The task. All lines holding the word "orange" should be located in the records and copied.

Coordinate-based change listings.
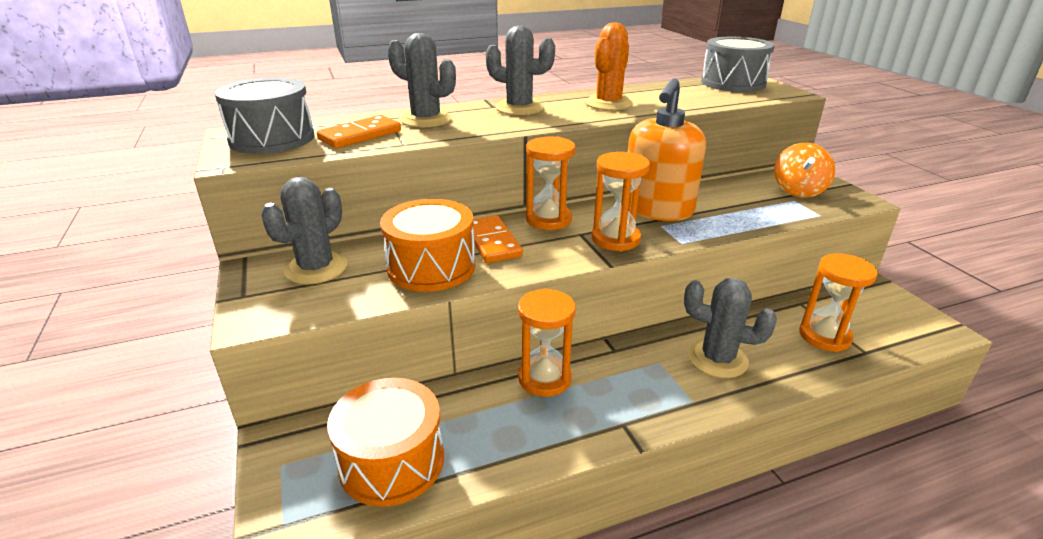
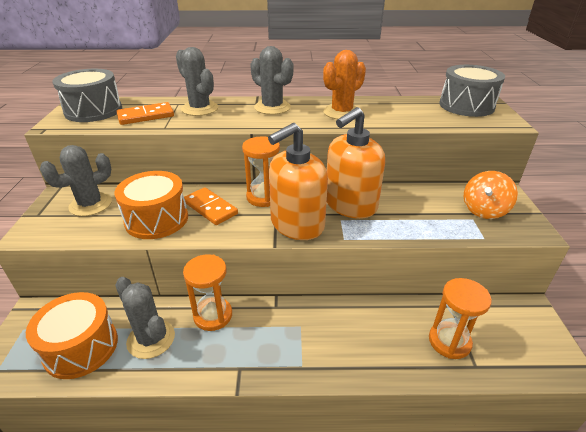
camera: 20 degrees right, 5 degrees up
(492, 242) = (210, 208): orange domino -> orange domino turned 45 degrees counterclockwise
(615, 239) = (297, 224): orange hourglass -> orange soap dispenser
(717, 359) = (346, 336): grey cactus -> grey cactus (151, 339)

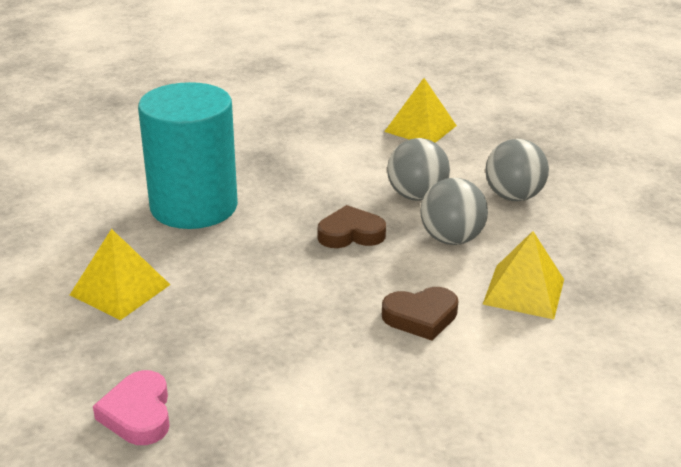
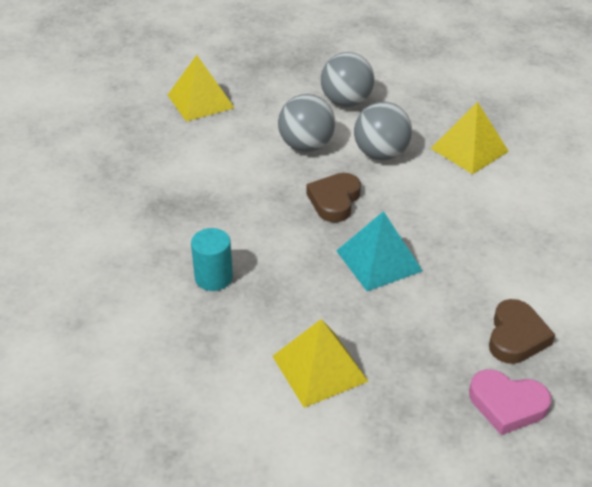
camera: 60 degrees left, 10 degrees up
(194, 206) = (213, 277): turquoise cylinder -> turquoise cylinder, size x0.42
(286, 282) = (379, 260): none -> turquoise pyramid
(421, 317) = (470, 208): brown heart -> brown heart (516, 336)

Result of the task.
(492, 242) = (210, 208): orange domino -> orange domino turned 45 degrees counterclockwise
(615, 239) = (297, 224): orange hourglass -> orange soap dispenser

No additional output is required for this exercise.